*** Block opens ***

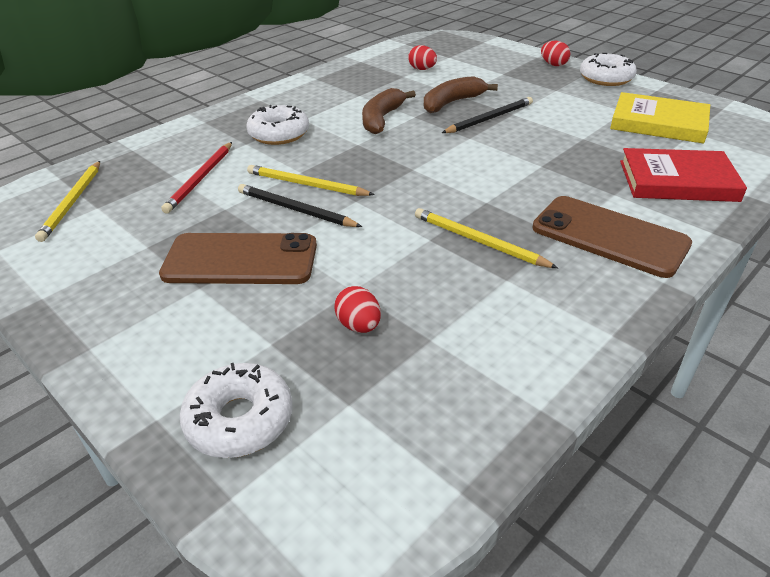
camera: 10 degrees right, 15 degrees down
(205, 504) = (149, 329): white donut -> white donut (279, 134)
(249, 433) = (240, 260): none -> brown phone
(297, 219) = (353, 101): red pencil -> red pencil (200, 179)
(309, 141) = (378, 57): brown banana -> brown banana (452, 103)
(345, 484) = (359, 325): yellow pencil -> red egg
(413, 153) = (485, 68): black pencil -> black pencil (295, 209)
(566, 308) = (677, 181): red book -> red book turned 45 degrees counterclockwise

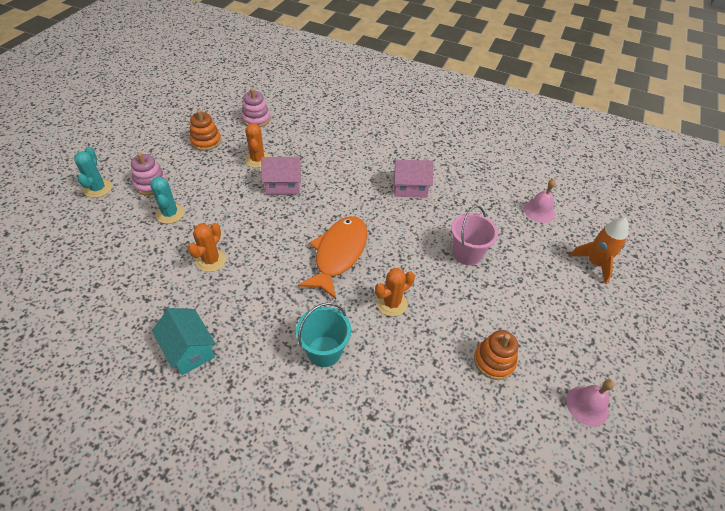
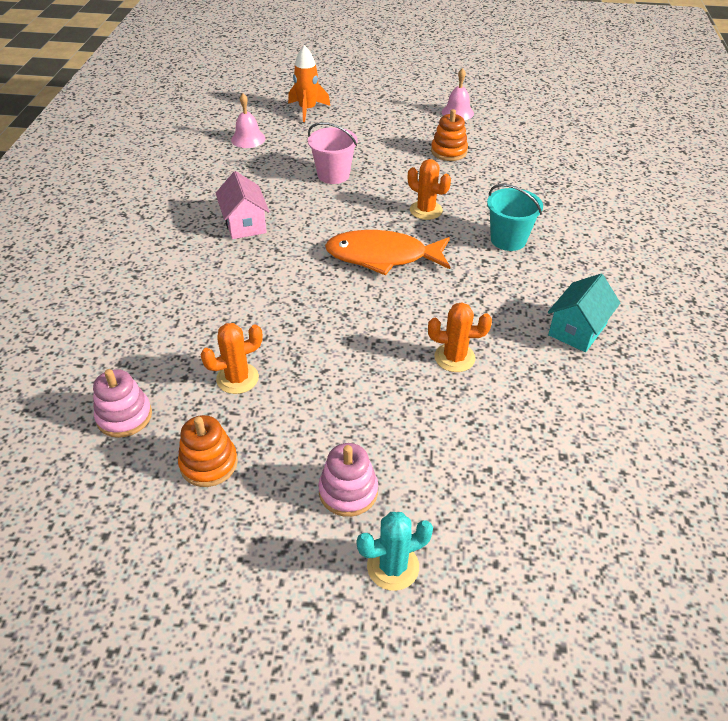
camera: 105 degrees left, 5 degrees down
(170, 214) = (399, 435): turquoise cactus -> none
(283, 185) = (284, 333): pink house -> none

*** Block closes ***

> [Task]:
Reproduce exactly and only the lines from the line that contains "(297, 219) = (353, 101): red" to the end of the data above, both ends included. No pictures go in the copy.

> [Exercise output]:
(297, 219) = (353, 101): red pencil -> red pencil (200, 179)
(309, 141) = (378, 57): brown banana -> brown banana (452, 103)
(345, 484) = (359, 325): yellow pencil -> red egg
(413, 153) = (485, 68): black pencil -> black pencil (295, 209)
(566, 308) = (677, 181): red book -> red book turned 45 degrees counterclockwise

camera: 105 degrees left, 5 degrees down
(170, 214) = (399, 435): turquoise cactus -> none
(283, 185) = (284, 333): pink house -> none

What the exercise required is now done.